=== INFORMATION PROVIDED ===

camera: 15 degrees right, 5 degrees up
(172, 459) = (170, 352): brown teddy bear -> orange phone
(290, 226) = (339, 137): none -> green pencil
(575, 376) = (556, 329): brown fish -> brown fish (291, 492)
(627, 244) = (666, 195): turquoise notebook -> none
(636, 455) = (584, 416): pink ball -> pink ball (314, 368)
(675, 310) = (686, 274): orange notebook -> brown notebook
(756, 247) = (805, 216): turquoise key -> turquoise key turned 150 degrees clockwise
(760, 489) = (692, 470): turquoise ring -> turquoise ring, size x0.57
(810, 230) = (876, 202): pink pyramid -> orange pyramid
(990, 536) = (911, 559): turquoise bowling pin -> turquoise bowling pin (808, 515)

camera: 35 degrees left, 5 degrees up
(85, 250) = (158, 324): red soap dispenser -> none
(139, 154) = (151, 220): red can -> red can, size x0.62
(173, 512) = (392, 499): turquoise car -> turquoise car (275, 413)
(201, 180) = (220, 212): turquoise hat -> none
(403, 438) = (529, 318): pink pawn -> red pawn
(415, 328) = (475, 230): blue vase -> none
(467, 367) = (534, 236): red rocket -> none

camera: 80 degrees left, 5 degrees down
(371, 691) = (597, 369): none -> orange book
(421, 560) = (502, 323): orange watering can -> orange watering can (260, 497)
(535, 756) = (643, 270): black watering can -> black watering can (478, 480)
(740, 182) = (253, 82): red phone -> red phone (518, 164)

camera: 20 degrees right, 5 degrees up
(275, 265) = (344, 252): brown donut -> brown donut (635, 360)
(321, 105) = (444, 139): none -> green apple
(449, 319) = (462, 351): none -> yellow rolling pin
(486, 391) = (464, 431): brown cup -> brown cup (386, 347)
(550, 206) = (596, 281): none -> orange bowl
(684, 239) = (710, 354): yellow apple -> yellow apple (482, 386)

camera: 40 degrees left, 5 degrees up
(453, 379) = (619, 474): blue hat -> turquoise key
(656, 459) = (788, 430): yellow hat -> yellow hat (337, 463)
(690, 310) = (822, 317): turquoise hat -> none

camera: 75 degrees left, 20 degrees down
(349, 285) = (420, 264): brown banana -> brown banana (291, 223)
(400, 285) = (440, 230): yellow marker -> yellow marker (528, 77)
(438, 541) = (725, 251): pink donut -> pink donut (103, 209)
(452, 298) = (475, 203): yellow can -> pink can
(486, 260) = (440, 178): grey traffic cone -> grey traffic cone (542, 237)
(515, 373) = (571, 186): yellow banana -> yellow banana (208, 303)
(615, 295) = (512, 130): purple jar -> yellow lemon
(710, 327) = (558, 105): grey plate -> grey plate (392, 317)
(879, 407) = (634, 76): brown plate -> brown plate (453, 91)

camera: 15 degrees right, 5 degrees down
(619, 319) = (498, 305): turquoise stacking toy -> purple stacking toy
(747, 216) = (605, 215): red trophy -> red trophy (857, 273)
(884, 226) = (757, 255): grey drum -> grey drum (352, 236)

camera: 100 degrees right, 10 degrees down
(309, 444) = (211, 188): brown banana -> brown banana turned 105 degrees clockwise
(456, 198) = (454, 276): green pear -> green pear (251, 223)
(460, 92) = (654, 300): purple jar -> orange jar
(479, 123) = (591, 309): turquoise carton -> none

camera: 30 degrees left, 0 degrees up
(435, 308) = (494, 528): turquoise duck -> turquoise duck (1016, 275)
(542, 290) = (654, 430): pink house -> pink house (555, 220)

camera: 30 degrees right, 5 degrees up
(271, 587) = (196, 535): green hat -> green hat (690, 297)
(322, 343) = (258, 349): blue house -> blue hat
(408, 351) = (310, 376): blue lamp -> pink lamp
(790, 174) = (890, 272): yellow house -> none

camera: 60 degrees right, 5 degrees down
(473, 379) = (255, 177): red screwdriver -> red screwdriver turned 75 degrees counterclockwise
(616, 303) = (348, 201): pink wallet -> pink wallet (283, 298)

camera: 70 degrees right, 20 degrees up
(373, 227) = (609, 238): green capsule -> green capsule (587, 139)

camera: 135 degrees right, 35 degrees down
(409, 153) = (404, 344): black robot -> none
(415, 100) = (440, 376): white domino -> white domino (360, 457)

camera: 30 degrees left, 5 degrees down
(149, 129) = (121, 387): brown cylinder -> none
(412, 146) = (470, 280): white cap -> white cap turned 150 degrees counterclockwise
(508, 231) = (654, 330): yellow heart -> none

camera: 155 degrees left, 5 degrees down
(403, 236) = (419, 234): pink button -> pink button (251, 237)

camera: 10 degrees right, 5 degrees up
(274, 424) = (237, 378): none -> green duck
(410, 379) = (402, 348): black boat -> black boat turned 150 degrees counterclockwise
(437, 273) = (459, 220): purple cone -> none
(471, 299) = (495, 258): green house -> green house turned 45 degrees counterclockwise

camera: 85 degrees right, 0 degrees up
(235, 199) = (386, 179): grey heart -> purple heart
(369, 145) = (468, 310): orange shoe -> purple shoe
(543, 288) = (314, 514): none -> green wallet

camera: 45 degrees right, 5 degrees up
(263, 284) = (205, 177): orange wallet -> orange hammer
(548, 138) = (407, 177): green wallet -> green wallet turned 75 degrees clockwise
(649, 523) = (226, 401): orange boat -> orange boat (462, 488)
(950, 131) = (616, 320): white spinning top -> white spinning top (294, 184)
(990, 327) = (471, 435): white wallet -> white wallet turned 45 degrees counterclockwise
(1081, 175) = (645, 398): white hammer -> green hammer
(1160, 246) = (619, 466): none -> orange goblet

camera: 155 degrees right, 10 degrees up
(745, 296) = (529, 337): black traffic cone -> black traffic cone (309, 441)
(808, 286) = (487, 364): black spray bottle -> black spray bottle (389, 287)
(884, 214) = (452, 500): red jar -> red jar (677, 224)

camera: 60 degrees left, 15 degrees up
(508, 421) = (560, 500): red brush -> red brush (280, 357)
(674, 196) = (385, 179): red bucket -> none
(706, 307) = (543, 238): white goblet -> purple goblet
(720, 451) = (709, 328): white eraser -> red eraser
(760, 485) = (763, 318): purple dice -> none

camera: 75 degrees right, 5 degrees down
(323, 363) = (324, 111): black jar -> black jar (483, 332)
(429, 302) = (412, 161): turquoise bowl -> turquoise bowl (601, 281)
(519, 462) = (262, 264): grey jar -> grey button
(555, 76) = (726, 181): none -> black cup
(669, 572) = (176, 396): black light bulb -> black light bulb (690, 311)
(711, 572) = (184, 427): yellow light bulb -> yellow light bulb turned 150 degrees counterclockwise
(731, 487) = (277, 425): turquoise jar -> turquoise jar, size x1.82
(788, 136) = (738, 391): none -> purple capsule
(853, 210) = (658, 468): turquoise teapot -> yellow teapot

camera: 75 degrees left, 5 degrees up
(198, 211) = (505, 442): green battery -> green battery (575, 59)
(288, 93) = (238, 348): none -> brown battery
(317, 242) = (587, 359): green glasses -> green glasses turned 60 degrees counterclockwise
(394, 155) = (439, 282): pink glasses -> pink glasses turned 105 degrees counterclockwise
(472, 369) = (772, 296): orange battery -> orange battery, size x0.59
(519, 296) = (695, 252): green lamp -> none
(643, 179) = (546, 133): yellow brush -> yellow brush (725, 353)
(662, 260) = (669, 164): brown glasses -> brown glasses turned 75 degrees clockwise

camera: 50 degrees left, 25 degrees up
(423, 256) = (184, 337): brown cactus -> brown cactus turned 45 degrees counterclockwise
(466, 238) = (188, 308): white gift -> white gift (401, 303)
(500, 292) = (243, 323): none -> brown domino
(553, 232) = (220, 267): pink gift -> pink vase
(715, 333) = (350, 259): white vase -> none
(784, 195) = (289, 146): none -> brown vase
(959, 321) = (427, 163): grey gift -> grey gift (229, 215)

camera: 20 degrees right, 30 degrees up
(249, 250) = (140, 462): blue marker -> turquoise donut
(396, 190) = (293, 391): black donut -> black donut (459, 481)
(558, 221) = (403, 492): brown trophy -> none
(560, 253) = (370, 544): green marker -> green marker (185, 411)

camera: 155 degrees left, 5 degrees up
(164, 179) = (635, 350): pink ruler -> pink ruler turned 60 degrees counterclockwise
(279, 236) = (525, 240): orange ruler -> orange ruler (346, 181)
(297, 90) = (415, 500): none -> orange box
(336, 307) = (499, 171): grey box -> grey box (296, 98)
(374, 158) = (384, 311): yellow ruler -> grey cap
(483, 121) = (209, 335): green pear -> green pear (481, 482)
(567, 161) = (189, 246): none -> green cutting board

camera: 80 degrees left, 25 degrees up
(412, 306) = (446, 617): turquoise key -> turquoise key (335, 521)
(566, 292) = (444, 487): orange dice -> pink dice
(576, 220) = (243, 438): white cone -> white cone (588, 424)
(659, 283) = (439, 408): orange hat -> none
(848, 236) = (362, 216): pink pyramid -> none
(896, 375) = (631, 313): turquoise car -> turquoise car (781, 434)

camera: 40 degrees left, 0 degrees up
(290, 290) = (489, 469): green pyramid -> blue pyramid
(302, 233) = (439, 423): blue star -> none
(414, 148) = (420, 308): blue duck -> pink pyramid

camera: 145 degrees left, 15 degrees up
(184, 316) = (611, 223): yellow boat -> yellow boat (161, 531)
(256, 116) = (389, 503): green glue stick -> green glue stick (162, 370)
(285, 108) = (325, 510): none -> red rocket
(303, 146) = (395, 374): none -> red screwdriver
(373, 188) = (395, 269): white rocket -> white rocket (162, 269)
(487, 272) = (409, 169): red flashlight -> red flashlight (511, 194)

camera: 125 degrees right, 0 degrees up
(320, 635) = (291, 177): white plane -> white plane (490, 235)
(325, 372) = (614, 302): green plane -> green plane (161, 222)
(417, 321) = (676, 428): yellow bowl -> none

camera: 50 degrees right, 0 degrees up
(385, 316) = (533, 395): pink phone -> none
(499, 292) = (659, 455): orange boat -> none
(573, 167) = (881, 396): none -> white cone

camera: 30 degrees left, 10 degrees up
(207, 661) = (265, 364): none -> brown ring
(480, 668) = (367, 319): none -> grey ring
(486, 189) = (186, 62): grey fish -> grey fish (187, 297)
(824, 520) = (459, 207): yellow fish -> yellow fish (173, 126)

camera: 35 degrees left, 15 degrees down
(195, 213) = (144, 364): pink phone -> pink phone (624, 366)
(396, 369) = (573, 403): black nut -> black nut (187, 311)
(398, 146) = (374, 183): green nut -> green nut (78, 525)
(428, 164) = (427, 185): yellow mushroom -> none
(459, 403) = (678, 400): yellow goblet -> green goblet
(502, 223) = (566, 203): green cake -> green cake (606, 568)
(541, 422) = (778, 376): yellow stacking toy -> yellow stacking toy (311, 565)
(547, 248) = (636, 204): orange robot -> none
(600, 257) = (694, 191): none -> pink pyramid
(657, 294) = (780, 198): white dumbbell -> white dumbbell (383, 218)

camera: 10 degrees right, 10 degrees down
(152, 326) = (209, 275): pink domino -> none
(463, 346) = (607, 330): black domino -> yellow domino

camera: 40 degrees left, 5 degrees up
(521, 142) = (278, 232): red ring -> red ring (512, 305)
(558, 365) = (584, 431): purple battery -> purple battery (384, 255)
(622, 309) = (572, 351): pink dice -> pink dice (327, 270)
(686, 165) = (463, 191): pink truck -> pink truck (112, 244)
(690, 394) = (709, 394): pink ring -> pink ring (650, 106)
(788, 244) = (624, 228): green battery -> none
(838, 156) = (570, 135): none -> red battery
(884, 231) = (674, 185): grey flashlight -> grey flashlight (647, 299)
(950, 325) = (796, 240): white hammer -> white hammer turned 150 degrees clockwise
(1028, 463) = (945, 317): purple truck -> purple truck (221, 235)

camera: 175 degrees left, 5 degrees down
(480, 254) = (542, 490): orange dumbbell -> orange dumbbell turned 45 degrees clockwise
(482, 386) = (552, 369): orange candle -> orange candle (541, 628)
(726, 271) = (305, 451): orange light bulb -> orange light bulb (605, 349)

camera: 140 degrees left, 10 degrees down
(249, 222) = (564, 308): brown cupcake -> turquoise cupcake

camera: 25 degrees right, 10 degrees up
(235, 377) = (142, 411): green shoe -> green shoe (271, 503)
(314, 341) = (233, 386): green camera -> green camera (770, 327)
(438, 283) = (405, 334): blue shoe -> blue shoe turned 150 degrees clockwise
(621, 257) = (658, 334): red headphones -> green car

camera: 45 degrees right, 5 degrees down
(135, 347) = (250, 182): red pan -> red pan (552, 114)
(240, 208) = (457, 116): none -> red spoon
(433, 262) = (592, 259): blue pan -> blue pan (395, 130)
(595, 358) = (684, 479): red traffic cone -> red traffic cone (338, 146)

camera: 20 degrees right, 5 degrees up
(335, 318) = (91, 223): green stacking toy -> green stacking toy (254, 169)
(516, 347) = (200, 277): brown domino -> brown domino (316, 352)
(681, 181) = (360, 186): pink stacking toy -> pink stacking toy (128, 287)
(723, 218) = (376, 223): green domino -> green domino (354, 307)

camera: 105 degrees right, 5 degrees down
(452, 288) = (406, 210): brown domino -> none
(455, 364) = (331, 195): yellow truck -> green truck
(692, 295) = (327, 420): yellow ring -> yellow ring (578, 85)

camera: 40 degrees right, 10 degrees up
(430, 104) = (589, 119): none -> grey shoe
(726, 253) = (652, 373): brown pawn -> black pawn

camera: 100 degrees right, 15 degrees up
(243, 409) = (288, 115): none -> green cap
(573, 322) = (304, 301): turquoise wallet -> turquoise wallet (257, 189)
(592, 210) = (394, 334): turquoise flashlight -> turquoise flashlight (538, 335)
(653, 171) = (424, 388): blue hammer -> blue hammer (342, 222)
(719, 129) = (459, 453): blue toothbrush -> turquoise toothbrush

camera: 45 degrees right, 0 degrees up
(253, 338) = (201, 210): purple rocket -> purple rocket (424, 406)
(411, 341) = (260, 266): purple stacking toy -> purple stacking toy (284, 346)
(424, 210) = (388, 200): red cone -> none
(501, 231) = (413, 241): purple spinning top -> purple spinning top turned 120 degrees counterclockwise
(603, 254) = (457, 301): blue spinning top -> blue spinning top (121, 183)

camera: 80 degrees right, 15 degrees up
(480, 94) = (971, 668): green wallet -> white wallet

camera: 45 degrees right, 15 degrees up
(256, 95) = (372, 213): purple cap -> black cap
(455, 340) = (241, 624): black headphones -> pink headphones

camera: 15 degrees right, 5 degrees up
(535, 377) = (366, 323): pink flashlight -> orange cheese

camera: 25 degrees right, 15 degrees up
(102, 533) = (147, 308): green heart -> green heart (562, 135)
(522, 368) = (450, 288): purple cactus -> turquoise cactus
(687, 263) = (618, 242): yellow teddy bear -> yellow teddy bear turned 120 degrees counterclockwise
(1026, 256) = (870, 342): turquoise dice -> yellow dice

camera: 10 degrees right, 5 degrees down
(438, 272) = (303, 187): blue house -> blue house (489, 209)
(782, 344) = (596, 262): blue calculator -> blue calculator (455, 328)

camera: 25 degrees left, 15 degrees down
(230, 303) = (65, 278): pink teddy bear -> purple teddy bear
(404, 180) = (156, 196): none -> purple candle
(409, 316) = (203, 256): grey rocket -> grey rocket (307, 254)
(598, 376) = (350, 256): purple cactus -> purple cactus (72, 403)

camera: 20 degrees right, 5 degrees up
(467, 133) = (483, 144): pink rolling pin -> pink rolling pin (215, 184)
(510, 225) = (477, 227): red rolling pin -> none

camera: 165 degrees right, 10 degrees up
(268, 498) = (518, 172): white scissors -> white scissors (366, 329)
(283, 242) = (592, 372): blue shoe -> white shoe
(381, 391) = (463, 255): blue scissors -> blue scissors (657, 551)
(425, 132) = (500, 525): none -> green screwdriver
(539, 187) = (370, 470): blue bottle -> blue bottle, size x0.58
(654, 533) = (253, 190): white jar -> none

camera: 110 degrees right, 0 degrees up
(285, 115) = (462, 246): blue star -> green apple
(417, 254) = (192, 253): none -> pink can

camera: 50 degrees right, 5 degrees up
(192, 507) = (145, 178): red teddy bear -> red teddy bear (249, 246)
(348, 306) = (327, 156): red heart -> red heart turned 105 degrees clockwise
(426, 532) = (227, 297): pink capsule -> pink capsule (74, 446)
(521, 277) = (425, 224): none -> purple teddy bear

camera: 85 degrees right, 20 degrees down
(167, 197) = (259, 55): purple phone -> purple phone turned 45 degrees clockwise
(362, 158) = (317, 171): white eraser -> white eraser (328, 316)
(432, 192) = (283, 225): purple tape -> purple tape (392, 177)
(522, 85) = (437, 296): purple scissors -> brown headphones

===

EXERCISE DIRECTIONS: Starting at the line above that contains "(371, 691) = (597, 369): none -> orange book", repeat each line exactly up to and including the line that contains "(684, 239) = (710, 354): yellow", and stop there.

ANSWER FOR THIS EXERCISE:
(371, 691) = (597, 369): none -> orange book
(421, 560) = (502, 323): orange watering can -> orange watering can (260, 497)
(535, 756) = (643, 270): black watering can -> black watering can (478, 480)
(740, 182) = (253, 82): red phone -> red phone (518, 164)

camera: 20 degrees right, 5 degrees up
(275, 265) = (344, 252): brown donut -> brown donut (635, 360)
(321, 105) = (444, 139): none -> green apple
(449, 319) = (462, 351): none -> yellow rolling pin
(486, 391) = (464, 431): brown cup -> brown cup (386, 347)
(550, 206) = (596, 281): none -> orange bowl
(684, 239) = (710, 354): yellow apple -> yellow apple (482, 386)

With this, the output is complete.